== Segment start ==

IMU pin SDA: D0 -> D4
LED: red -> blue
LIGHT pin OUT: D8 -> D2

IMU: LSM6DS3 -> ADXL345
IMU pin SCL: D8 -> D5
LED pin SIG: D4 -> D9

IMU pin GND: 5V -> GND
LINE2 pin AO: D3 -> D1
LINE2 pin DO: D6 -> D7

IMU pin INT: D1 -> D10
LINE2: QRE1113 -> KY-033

== Segment end ==

• _What this task involves_:
Repeat all of the data exactly.

• _Solution for this task_:
IMU pin SDA: D0 -> D4
LED: red -> blue
LIGHT pin OUT: D8 -> D2

IMU: LSM6DS3 -> ADXL345
IMU pin SCL: D8 -> D5
LED pin SIG: D4 -> D9

IMU pin GND: 5V -> GND
LINE2 pin AO: D3 -> D1
LINE2 pin DO: D6 -> D7

IMU pin INT: D1 -> D10
LINE2: QRE1113 -> KY-033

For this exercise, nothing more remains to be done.